>>>>

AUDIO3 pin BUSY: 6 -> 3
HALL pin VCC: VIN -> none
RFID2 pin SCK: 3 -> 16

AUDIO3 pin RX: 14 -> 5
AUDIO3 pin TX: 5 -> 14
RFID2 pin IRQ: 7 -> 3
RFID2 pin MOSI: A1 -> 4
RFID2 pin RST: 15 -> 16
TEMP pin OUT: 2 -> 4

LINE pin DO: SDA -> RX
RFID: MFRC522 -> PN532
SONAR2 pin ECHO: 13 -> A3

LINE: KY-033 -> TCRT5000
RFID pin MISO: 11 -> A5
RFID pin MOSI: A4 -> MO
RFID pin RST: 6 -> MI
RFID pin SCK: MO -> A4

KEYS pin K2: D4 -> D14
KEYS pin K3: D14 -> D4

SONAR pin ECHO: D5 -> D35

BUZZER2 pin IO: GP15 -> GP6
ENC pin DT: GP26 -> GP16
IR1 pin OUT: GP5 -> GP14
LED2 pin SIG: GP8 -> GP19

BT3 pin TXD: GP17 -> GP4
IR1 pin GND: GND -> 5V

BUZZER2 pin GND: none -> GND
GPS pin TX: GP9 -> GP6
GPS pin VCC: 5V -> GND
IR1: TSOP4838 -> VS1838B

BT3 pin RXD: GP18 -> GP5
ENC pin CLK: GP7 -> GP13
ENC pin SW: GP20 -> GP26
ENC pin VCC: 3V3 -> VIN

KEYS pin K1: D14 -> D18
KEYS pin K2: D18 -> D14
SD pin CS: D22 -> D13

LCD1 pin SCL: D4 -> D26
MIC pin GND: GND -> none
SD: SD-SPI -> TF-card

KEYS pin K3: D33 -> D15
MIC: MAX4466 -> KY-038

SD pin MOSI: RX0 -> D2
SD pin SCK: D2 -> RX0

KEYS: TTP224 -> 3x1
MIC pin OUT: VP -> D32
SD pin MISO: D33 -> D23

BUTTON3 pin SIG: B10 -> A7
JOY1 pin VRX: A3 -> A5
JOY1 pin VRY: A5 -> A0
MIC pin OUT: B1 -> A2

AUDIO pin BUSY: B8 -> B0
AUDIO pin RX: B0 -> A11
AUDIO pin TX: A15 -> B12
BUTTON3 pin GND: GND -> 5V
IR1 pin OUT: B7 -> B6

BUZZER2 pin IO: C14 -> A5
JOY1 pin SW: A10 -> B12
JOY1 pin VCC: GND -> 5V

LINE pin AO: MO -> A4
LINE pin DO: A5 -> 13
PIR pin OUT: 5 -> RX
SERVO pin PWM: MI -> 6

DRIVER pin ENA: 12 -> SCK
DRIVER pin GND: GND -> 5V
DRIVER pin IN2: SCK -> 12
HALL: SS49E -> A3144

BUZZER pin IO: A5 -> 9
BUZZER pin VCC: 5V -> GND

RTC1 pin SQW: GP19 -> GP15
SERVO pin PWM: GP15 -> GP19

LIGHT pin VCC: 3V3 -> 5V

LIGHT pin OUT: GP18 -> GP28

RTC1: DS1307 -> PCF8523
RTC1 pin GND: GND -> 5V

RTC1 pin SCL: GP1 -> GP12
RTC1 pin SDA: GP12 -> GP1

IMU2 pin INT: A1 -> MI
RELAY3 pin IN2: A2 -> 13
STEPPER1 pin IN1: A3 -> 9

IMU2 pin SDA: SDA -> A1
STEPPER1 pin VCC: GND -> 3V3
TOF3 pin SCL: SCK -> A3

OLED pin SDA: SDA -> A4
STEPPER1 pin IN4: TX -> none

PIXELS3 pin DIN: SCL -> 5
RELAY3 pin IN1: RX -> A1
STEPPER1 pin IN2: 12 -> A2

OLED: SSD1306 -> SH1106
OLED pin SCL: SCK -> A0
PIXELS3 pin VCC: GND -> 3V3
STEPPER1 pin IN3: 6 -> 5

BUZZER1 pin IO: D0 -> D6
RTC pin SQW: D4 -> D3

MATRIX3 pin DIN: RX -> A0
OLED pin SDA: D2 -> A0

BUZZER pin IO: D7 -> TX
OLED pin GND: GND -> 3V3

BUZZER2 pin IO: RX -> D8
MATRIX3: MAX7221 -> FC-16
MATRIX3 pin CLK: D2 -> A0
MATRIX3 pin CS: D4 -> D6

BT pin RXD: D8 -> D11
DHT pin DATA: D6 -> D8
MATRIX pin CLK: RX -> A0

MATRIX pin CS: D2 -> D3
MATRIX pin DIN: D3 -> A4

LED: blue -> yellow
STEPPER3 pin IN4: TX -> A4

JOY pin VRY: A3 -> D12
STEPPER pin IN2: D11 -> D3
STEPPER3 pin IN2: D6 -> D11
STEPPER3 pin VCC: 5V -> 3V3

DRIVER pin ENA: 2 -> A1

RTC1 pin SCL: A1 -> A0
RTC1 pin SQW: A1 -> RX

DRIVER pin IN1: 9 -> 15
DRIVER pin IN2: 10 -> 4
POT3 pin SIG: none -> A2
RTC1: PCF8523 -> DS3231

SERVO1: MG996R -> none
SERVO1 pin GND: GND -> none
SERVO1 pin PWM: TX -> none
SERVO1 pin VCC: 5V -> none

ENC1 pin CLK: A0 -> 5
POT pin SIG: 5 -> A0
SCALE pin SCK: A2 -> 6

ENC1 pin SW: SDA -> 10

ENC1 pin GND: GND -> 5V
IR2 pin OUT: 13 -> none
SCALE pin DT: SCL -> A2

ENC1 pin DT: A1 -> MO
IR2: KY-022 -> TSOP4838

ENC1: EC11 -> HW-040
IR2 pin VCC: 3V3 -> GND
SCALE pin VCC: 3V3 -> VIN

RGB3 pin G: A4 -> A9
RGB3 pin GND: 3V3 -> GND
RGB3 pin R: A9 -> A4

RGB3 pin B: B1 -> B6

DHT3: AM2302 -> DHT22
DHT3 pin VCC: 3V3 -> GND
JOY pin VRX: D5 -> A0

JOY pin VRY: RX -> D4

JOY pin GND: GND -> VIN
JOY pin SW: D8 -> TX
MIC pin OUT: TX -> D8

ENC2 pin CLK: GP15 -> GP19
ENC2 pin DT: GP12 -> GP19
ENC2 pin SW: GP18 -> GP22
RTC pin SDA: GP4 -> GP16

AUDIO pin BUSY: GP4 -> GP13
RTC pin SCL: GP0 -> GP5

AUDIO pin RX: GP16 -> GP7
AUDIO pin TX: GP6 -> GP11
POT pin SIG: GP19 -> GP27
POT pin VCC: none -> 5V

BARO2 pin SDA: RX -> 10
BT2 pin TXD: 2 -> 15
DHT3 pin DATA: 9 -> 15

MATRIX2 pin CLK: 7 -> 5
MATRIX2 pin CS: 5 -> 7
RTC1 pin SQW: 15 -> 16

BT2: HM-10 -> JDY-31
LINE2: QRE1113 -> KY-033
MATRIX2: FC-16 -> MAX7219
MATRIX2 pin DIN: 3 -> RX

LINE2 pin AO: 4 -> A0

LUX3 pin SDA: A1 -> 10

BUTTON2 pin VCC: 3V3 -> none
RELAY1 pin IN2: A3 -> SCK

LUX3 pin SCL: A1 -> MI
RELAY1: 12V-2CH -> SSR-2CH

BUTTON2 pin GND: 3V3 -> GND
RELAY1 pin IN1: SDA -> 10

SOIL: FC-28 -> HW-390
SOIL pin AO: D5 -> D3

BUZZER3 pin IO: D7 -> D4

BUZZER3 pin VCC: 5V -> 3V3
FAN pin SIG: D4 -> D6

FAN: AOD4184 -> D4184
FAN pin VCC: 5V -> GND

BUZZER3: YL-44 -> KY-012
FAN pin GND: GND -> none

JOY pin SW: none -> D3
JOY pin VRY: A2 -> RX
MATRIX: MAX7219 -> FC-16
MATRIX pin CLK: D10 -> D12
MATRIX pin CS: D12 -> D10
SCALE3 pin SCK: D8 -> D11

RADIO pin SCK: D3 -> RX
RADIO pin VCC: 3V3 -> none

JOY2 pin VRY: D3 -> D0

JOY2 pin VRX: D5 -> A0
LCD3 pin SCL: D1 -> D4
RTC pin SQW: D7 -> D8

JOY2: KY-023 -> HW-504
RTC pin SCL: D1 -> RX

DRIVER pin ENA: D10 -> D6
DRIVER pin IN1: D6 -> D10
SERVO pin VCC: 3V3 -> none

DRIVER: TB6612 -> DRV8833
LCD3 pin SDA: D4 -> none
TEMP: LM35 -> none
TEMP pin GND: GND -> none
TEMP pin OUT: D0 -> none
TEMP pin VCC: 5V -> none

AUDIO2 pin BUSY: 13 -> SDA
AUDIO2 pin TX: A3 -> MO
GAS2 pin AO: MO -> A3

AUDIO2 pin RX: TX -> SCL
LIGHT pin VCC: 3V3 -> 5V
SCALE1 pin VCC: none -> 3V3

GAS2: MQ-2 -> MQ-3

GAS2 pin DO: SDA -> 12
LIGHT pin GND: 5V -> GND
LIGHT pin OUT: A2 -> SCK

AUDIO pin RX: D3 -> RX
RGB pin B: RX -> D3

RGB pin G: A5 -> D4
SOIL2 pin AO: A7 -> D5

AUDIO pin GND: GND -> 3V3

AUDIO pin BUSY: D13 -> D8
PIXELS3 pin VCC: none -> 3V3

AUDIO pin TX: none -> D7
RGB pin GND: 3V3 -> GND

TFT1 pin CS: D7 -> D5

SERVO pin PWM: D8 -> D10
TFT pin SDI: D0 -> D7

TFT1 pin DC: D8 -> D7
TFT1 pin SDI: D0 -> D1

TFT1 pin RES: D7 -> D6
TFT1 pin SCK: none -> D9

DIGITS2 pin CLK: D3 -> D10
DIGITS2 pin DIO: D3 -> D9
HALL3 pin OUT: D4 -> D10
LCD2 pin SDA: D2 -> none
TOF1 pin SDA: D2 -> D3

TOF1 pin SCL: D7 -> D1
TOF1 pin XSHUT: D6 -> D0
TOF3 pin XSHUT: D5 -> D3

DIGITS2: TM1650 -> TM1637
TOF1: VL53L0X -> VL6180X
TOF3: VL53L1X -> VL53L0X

<<<<

Task item - Within the listing above, copy each line that has the string "RADIO".

Solution to this problem -
RADIO pin SCK: D3 -> RX
RADIO pin VCC: 3V3 -> none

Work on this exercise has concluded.